Object correspondence data

§

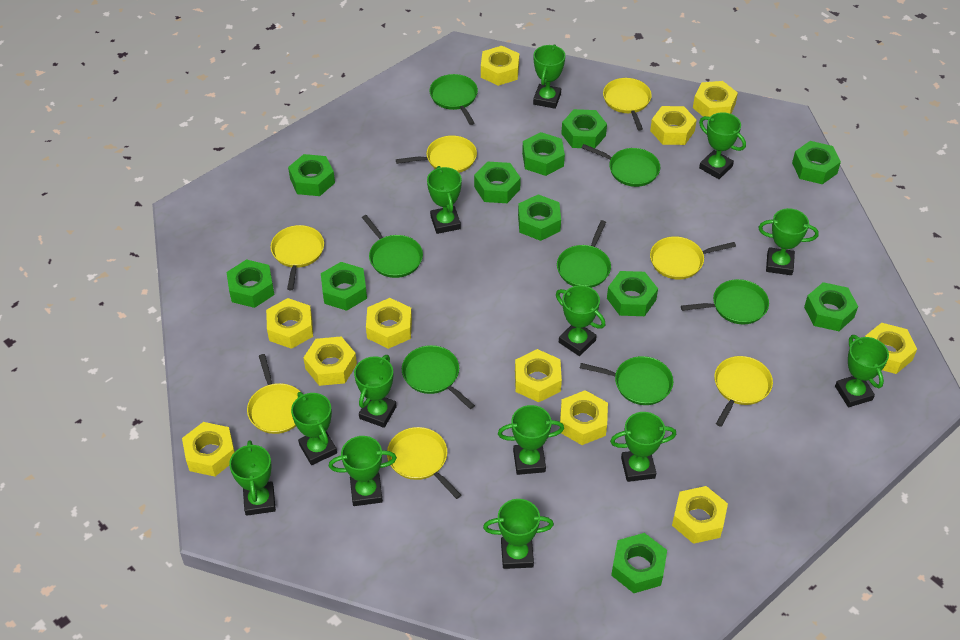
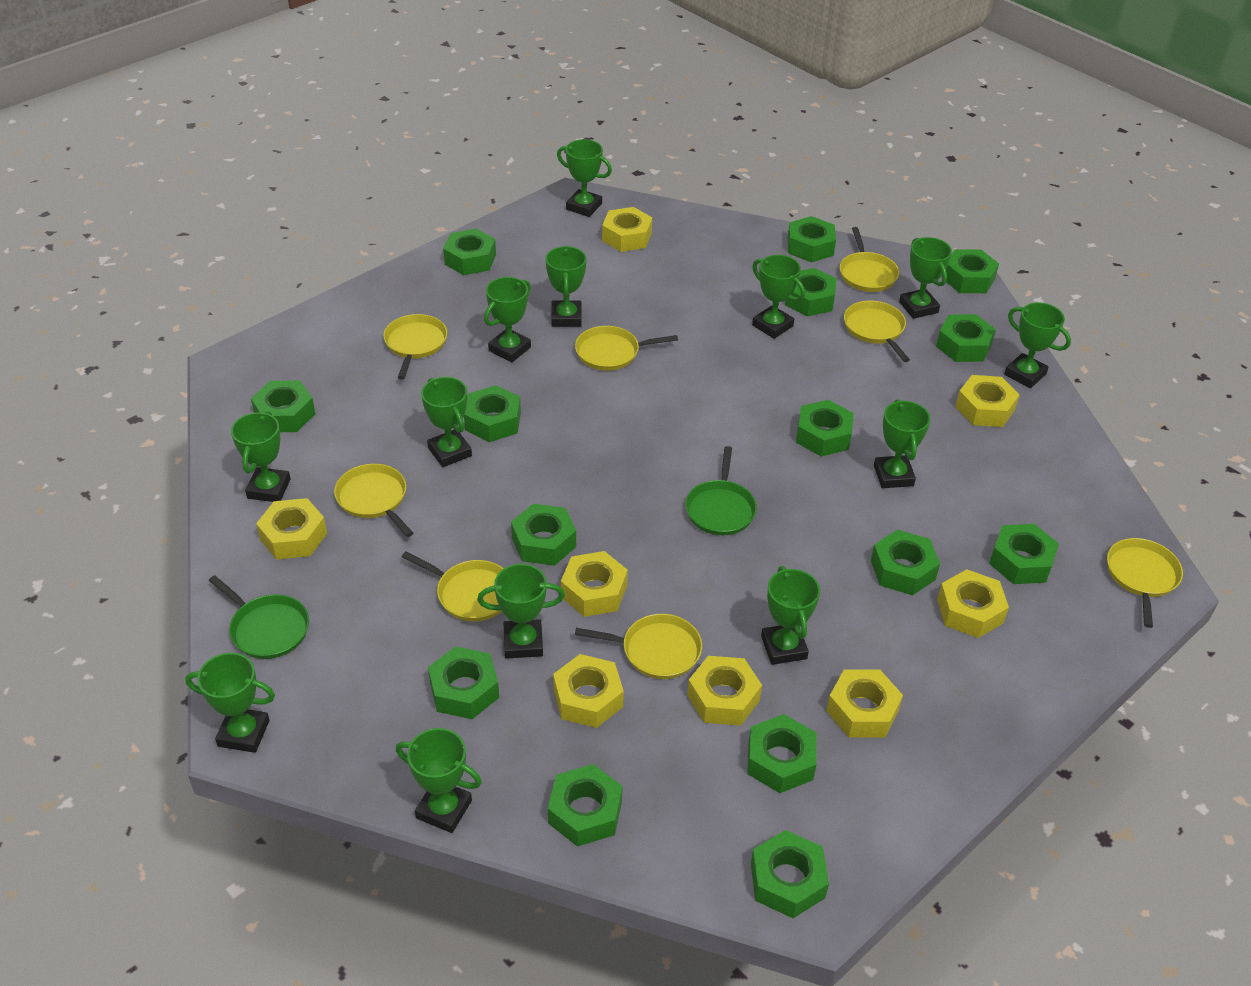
green nut: 11 -> 15
green pan: 7 -> 2
yellow nut: 11 -> 8
yellow pan: 7 -> 8

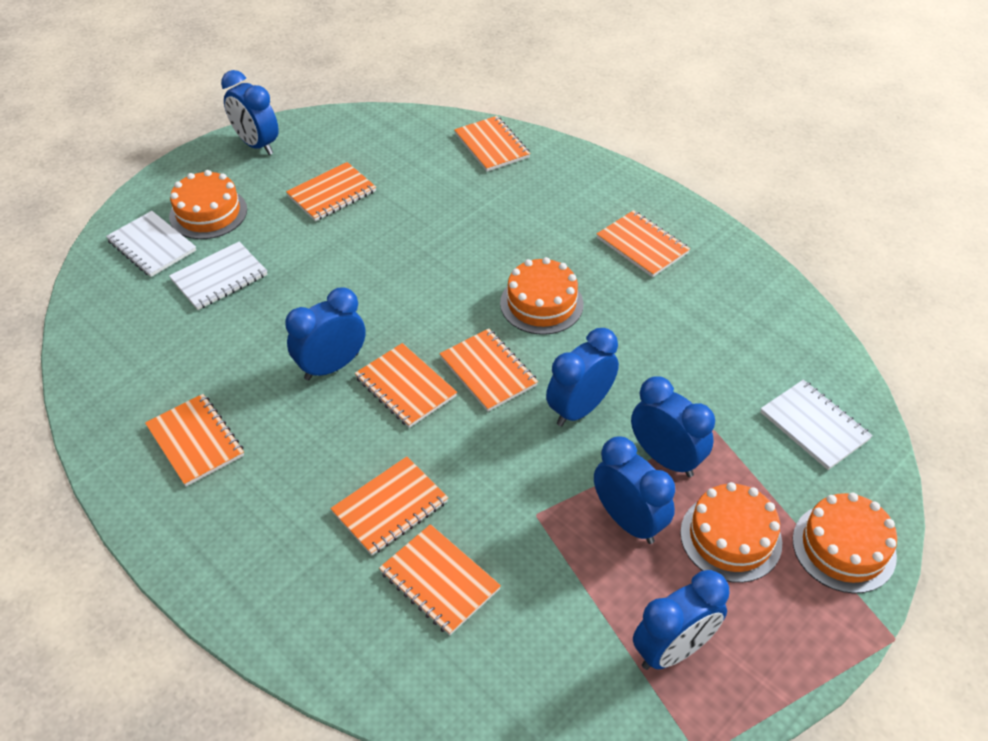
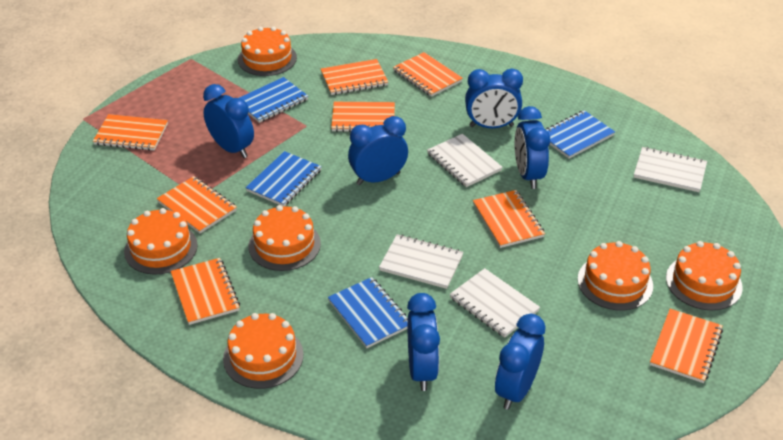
blue notebook: 0 -> 4
orange cake: 4 -> 6
white notebook: 3 -> 4

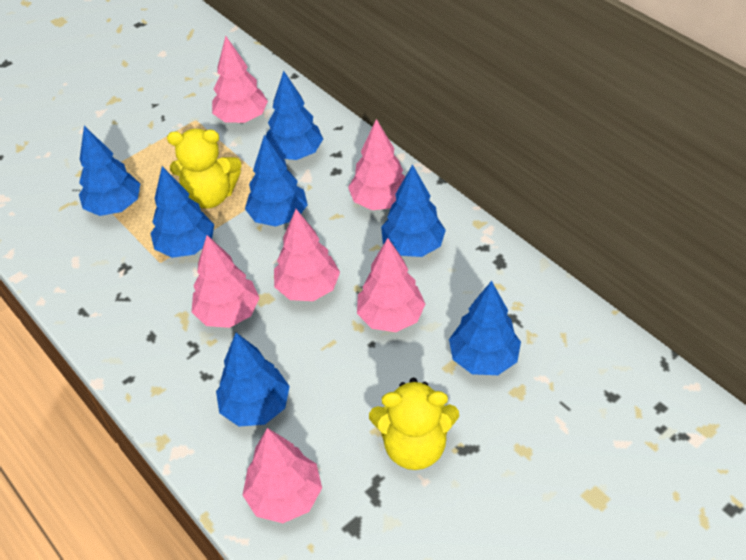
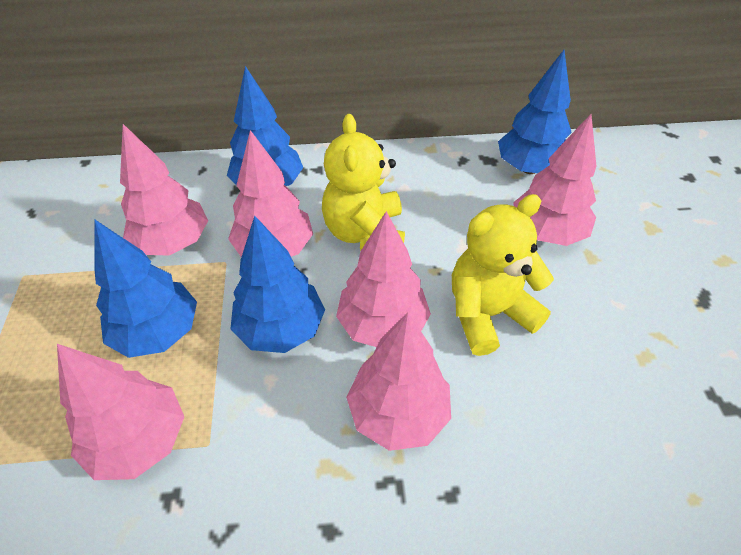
blue tree: 7 -> 4

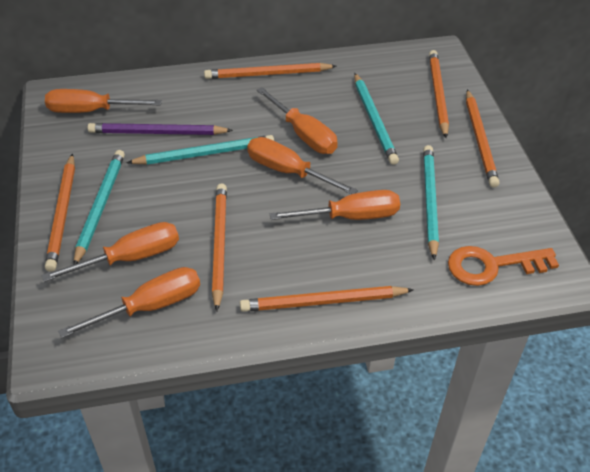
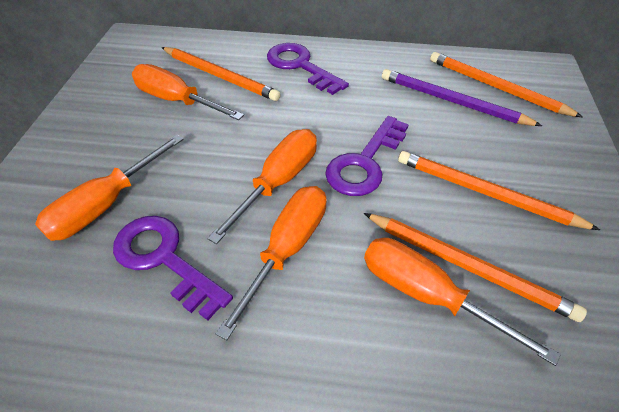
orange key: 1 -> 0
orange pencil: 6 -> 4
orange screwdriver: 6 -> 5
purple key: 0 -> 3
turquoise pencil: 4 -> 0

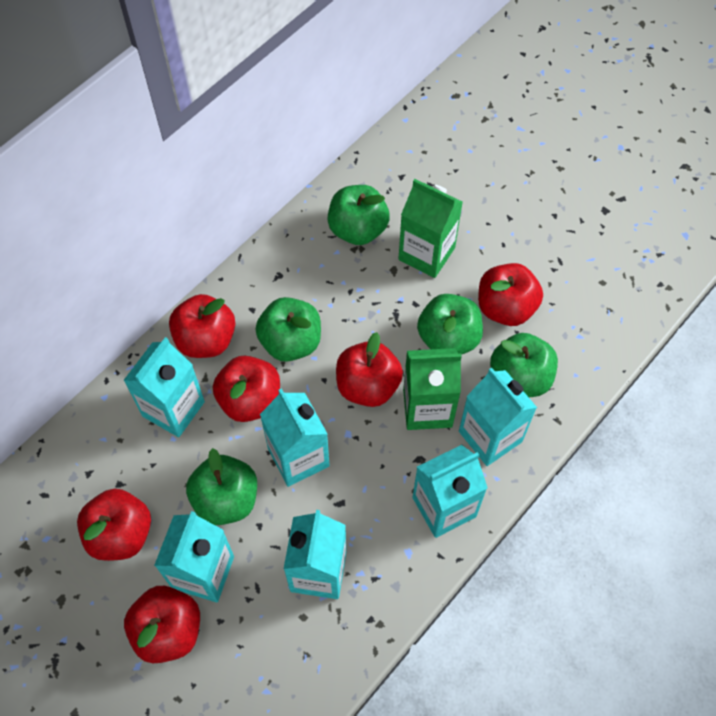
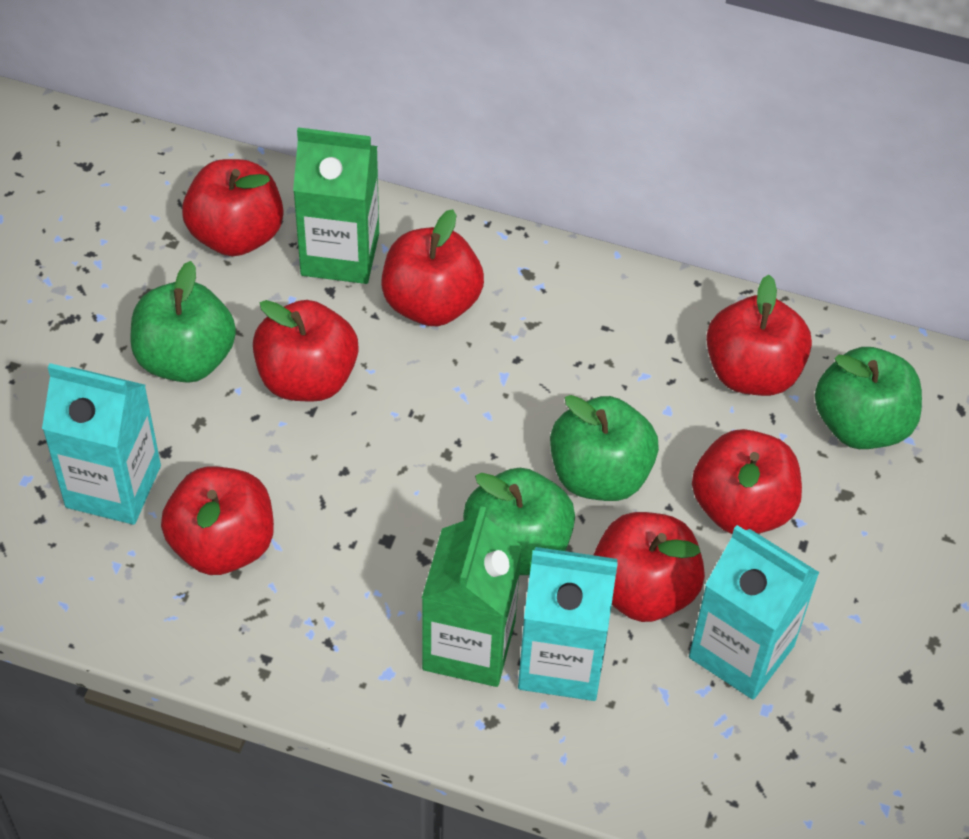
green apple: 5 -> 4
red apple: 6 -> 7
turquoise carton: 6 -> 3

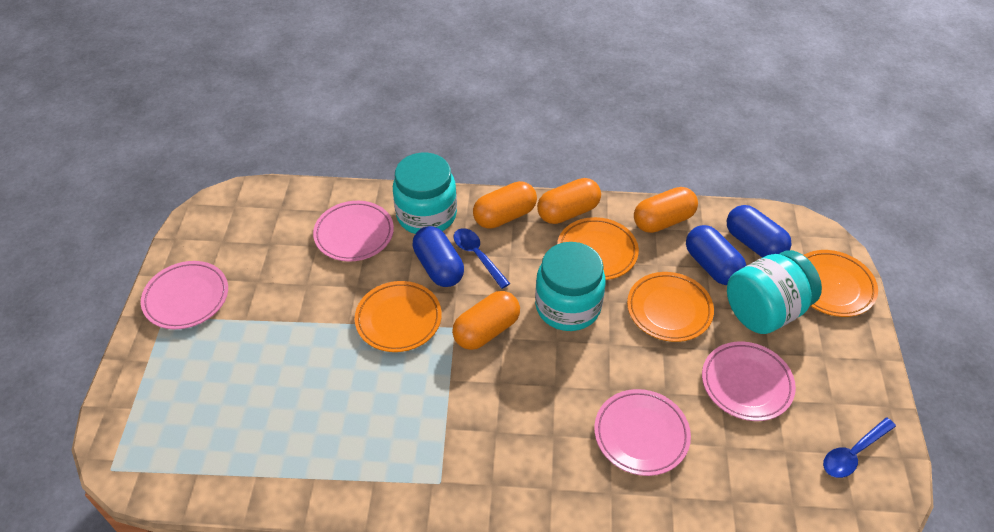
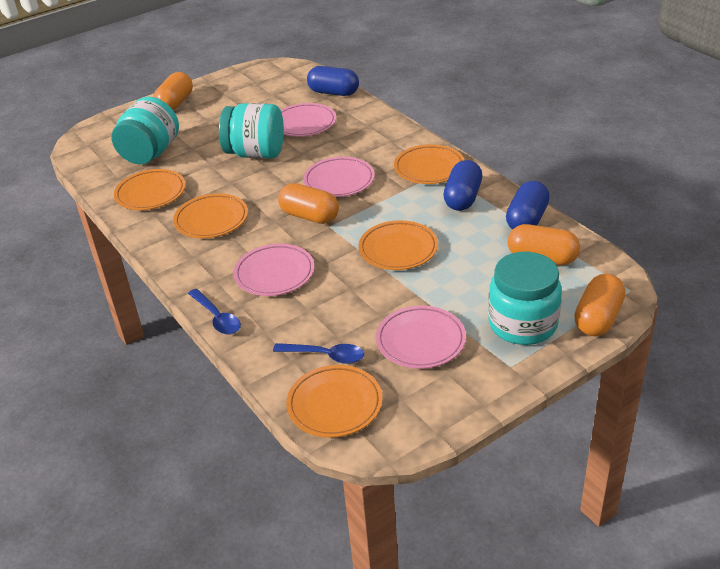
orange plate: 4 -> 5

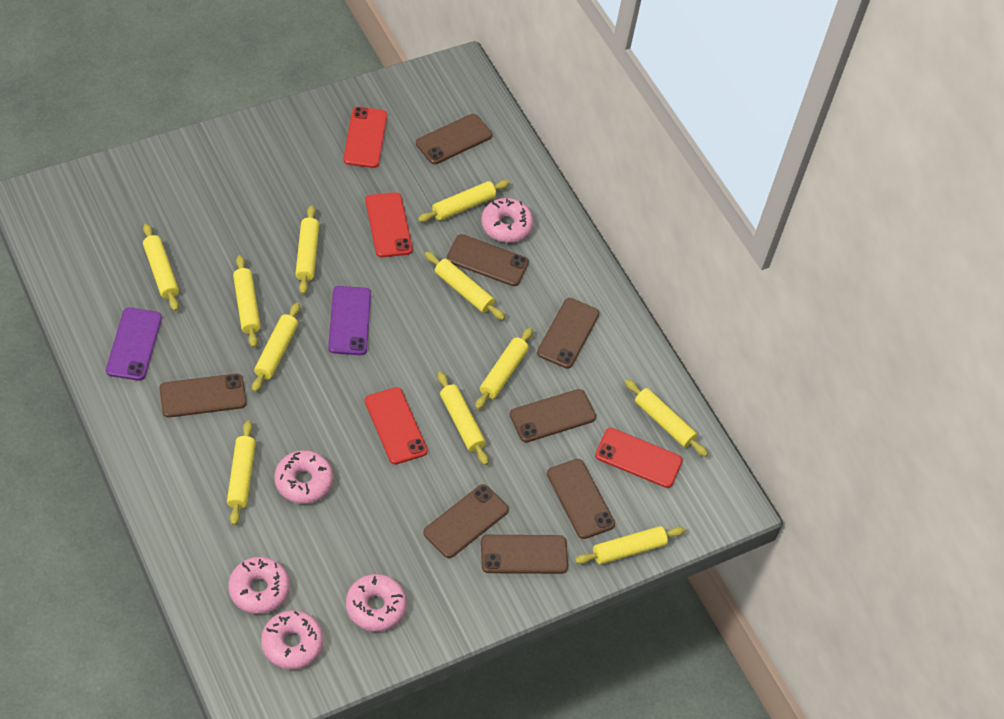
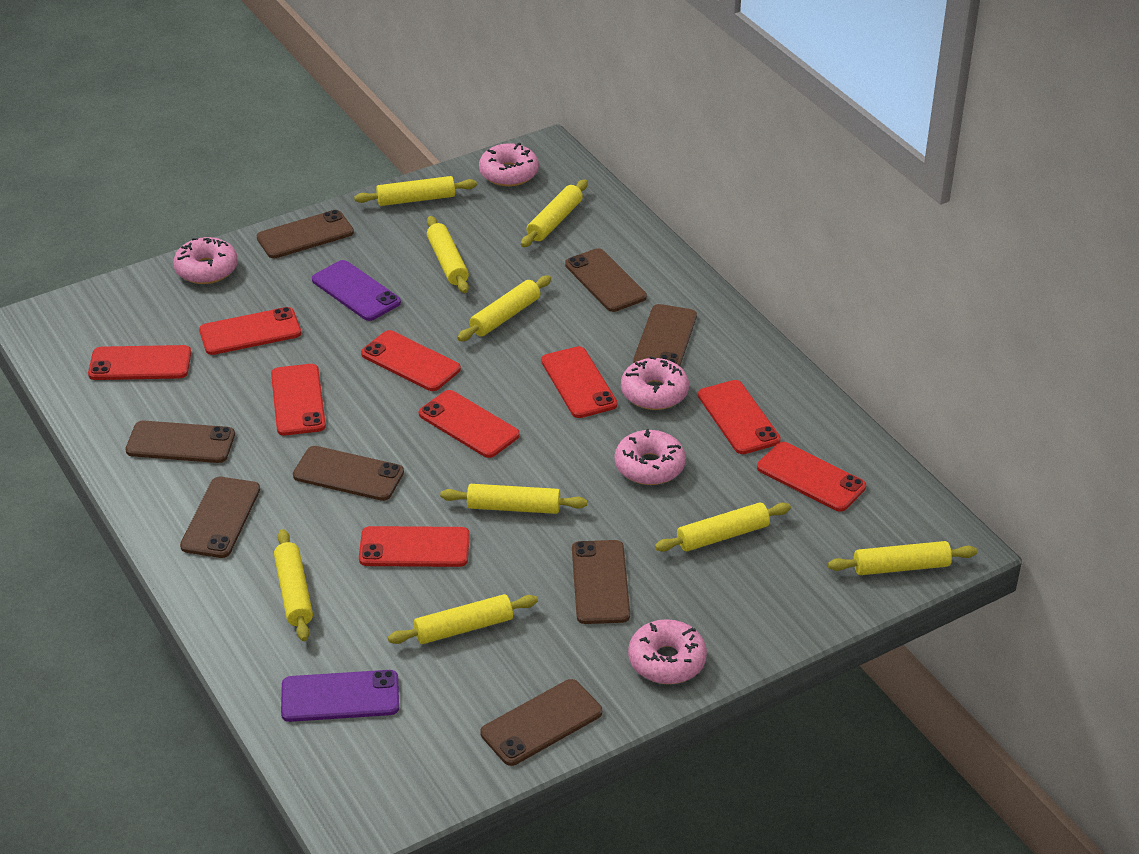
red phone: 4 -> 9
yellow rolling pin: 11 -> 9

§

Instructions to follow — Reproduce the lines from the line with "turquoise pencil: 4 -> 0" through the last line of the entries exactly, including both ends and excluding pictures.

Task output —
turquoise pencil: 4 -> 0

green apple: 5 -> 4
red apple: 6 -> 7
turquoise carton: 6 -> 3

orange plate: 4 -> 5

red phone: 4 -> 9
yellow rolling pin: 11 -> 9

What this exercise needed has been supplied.